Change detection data
========================================

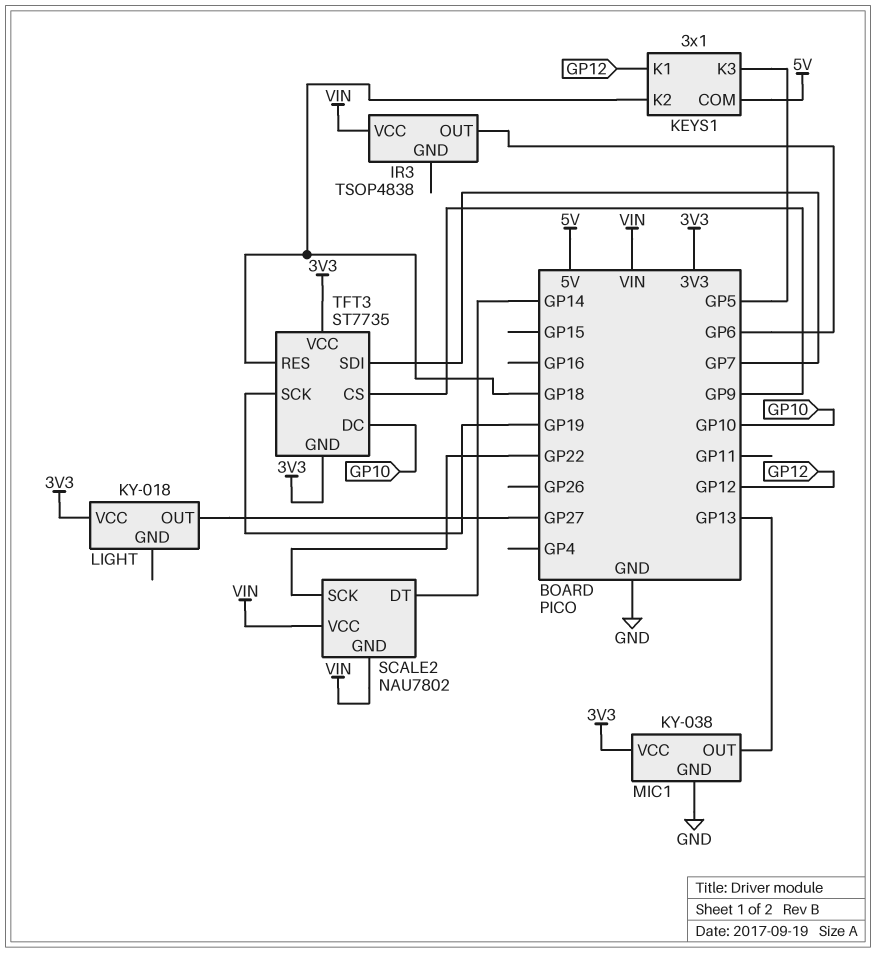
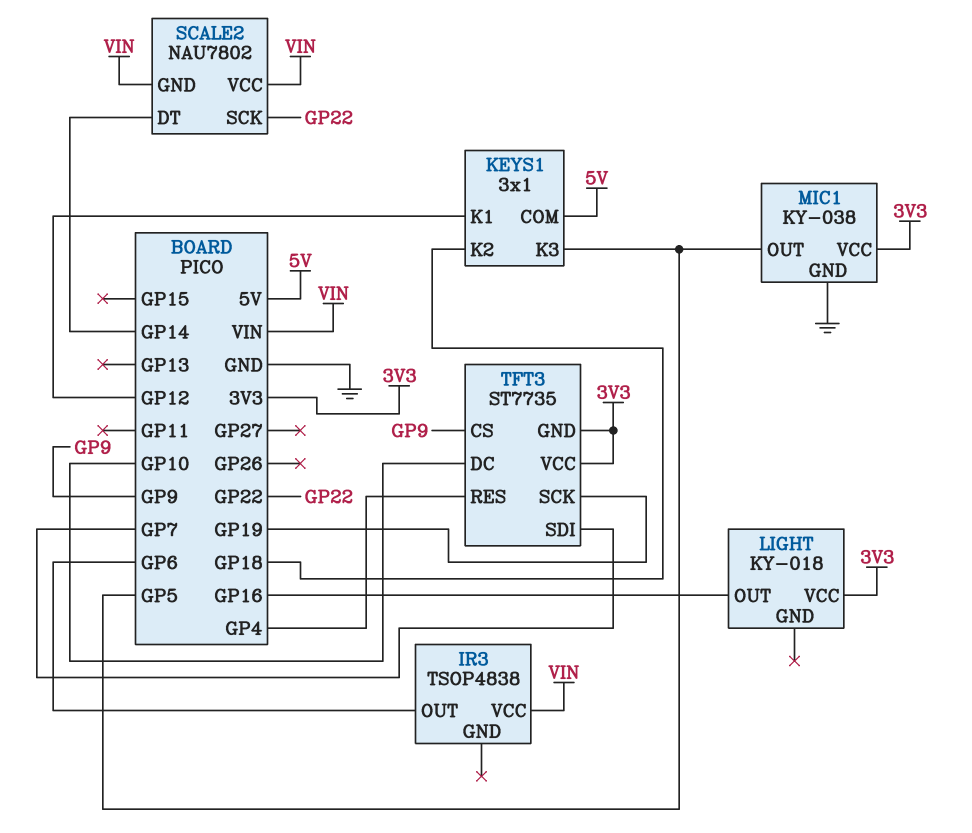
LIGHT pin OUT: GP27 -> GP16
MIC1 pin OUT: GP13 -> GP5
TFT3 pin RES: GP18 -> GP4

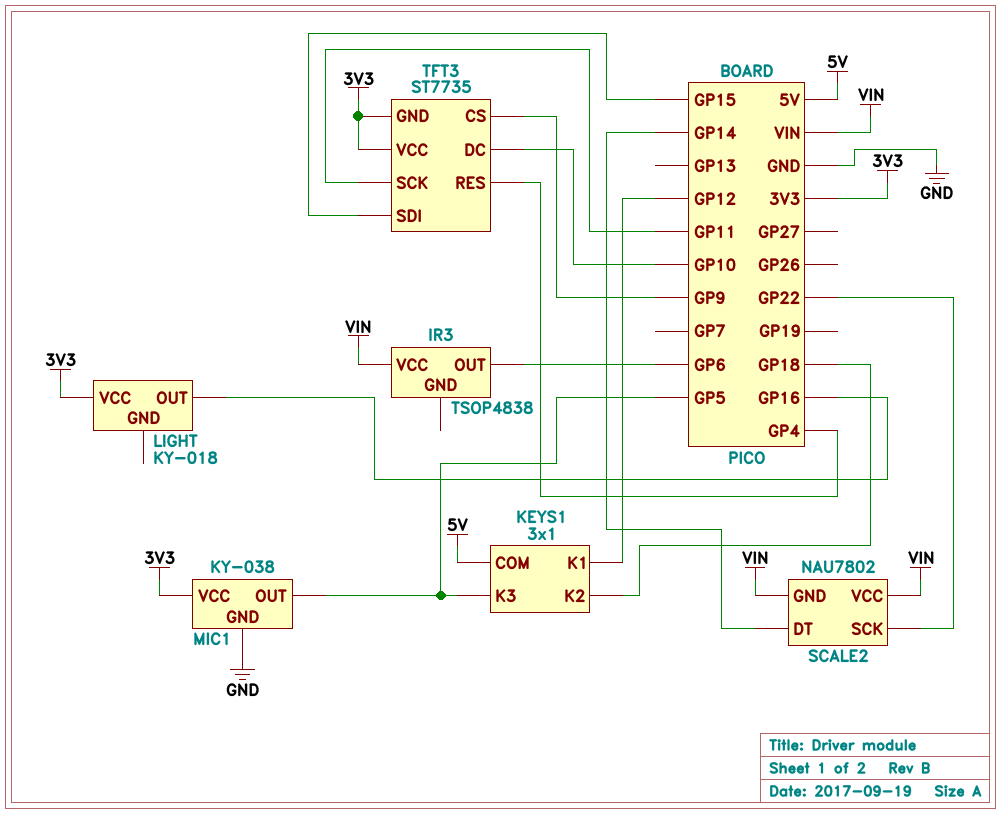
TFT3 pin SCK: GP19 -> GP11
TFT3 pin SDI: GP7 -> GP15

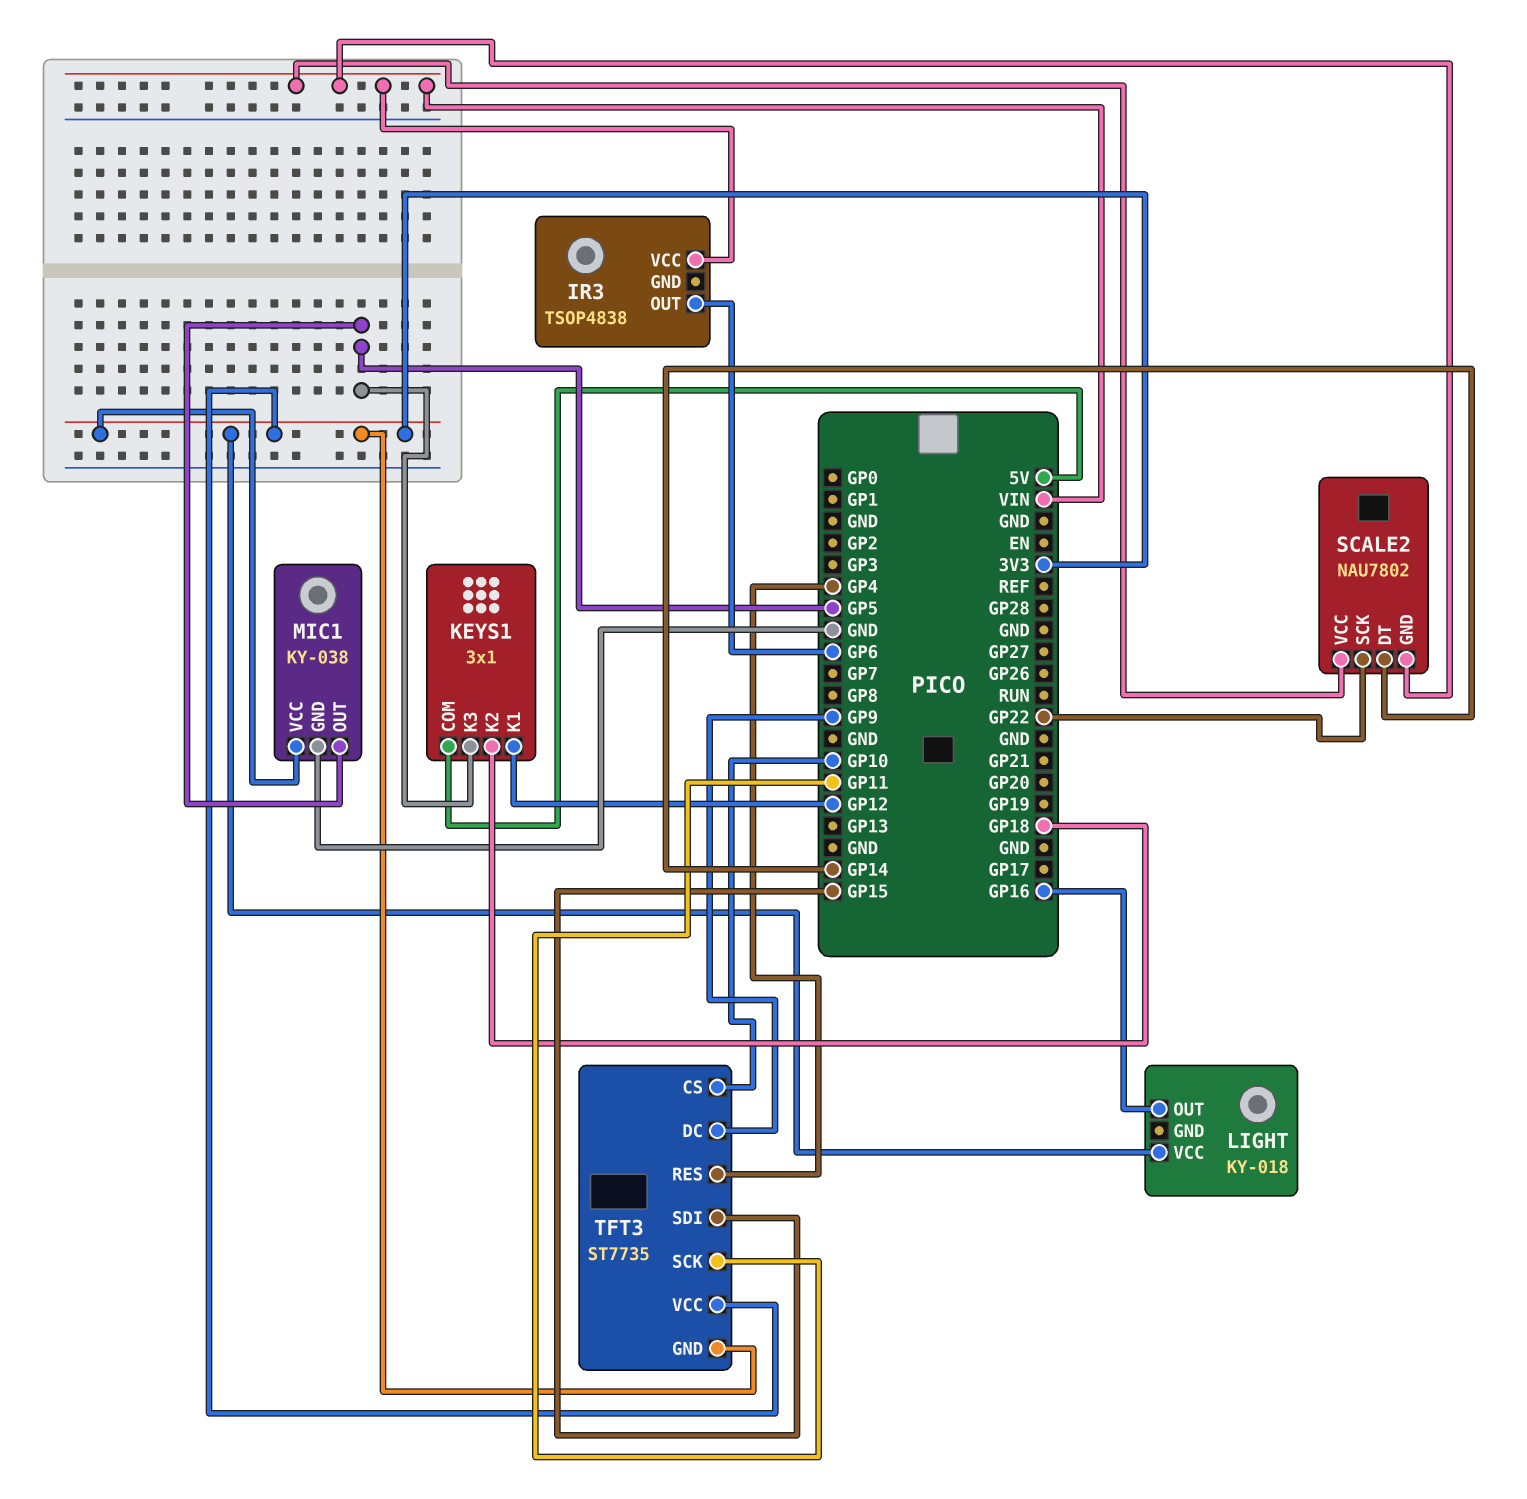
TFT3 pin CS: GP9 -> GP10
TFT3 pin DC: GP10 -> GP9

========================================

Please give the records above again exactly as they stand, with no pictures.

-- RESULT OF THIS TASK --
LIGHT pin OUT: GP27 -> GP16
MIC1 pin OUT: GP13 -> GP5
TFT3 pin RES: GP18 -> GP4

TFT3 pin SCK: GP19 -> GP11
TFT3 pin SDI: GP7 -> GP15

TFT3 pin CS: GP9 -> GP10
TFT3 pin DC: GP10 -> GP9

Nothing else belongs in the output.